[Records about locating elements on screens]:
* Begin *
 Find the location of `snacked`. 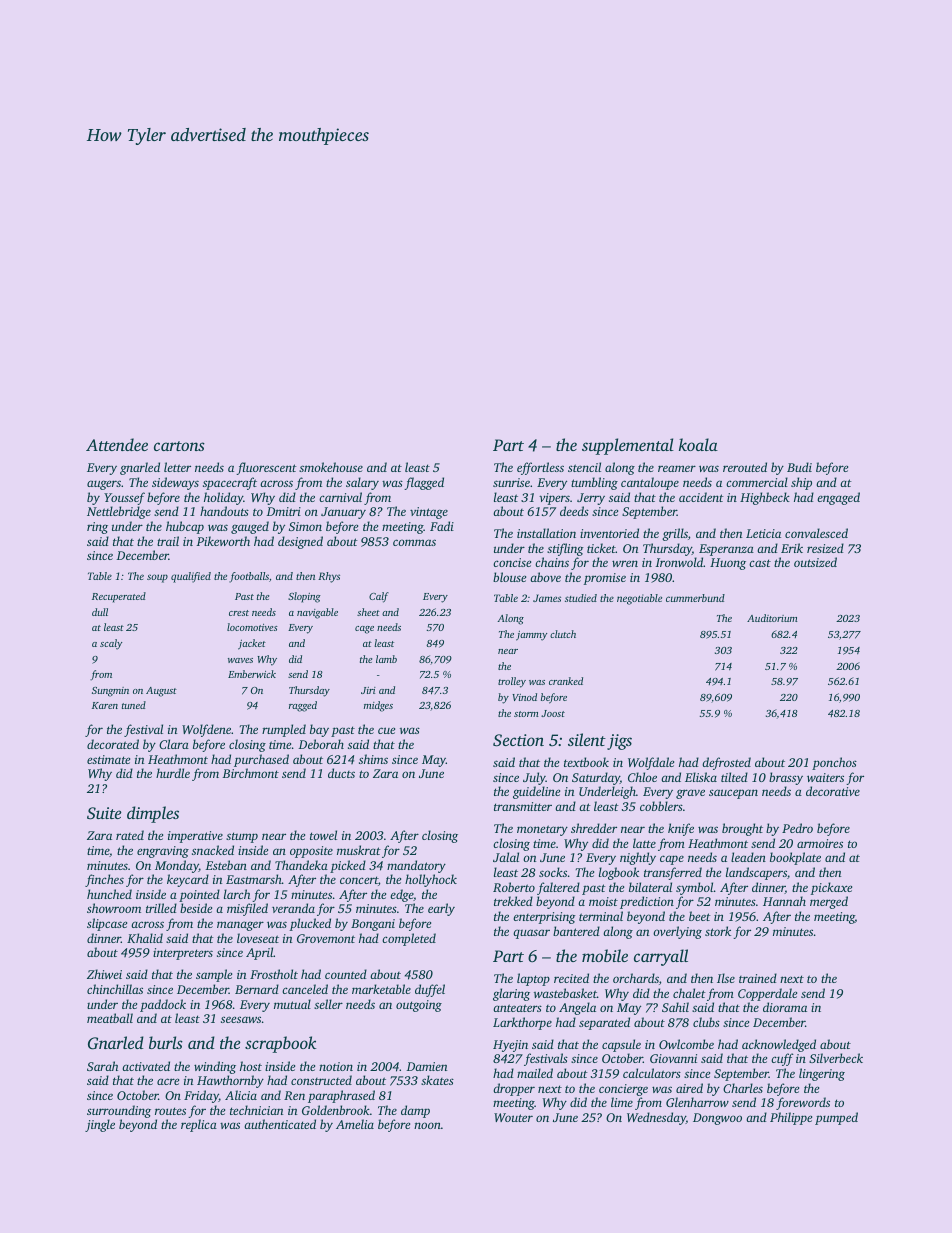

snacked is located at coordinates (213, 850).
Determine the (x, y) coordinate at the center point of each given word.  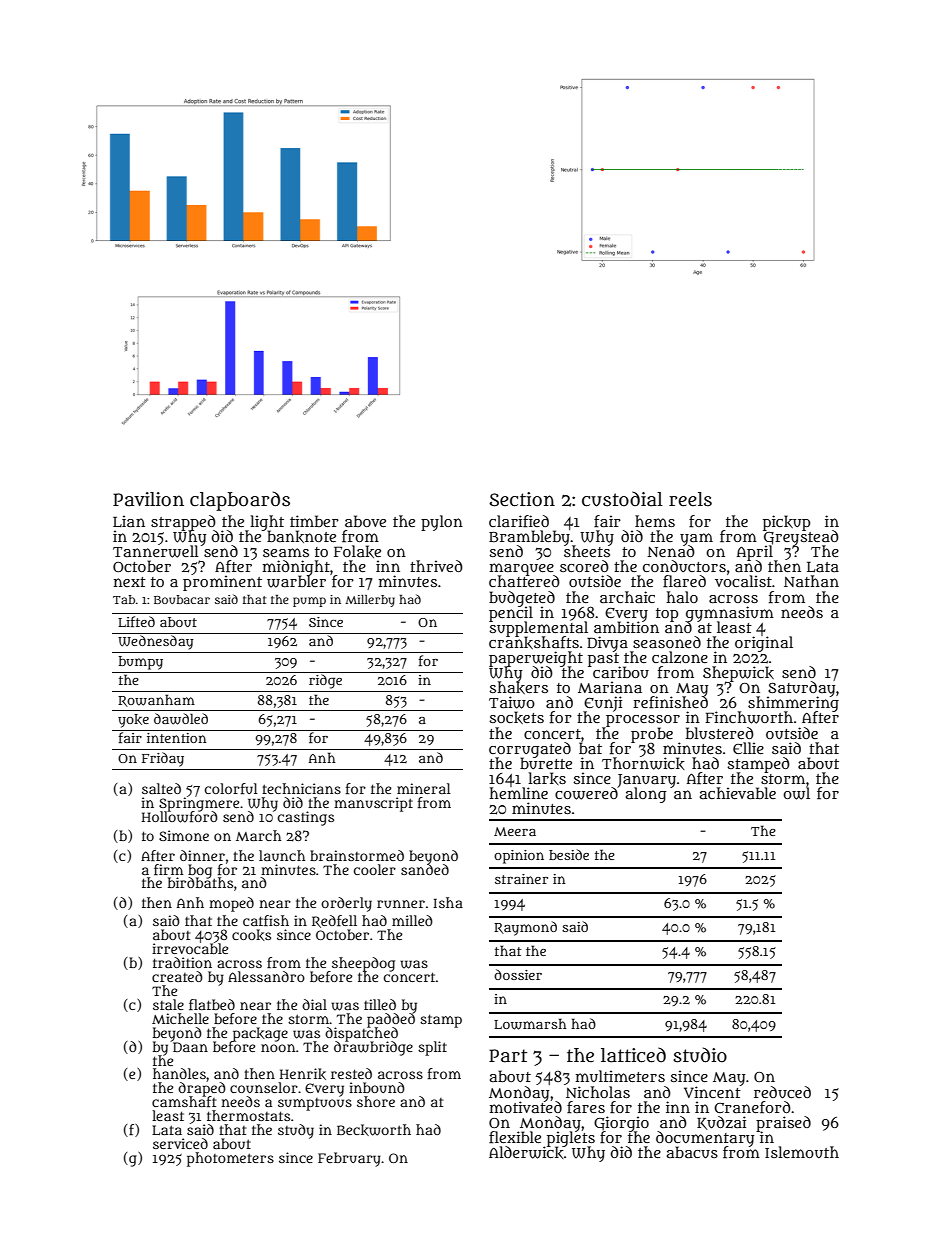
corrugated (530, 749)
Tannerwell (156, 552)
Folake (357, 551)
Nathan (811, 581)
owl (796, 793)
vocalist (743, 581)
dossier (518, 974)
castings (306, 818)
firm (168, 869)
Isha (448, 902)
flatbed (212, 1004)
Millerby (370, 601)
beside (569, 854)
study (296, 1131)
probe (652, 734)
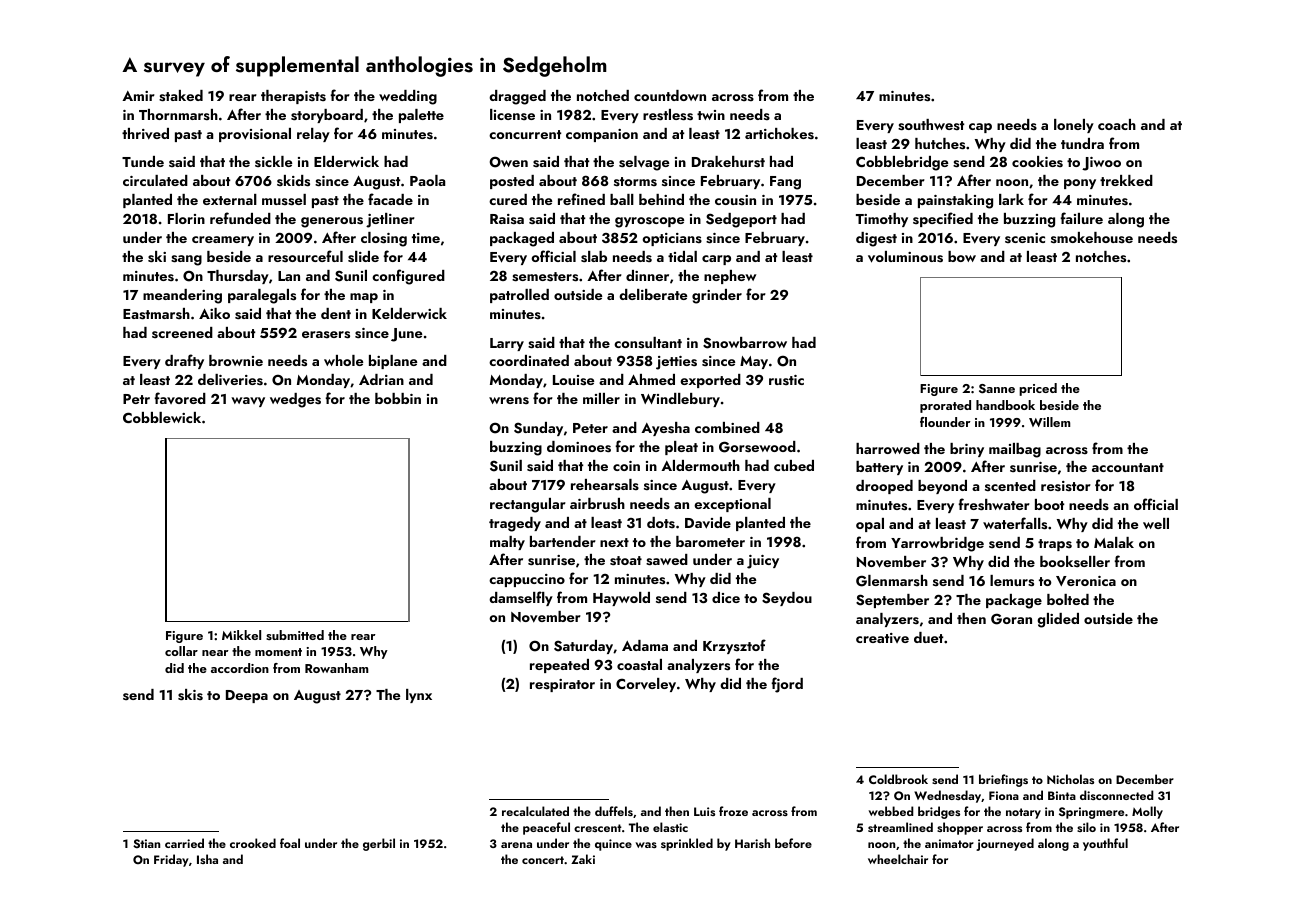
* End *
[Instruction]: Reproduce all of the rows above with "center point" switched to "midpoint", keeping everything else unchanged and omitting the pictures.

[Exercise result]:
 Find the location of `snacked`. 

snacked is located at coordinates (213, 850).
Determine the (x, y) coordinate at the midpoint of each given word.  
corrugated (530, 749)
Tannerwell (156, 552)
Folake (357, 551)
Nathan (811, 581)
owl (796, 793)
vocalist (743, 581)
dossier (518, 974)
castings (306, 818)
firm (168, 869)
Isha (448, 902)
flatbed (212, 1004)
Millerby (370, 601)
beside (569, 854)
study (296, 1131)
probe (652, 734)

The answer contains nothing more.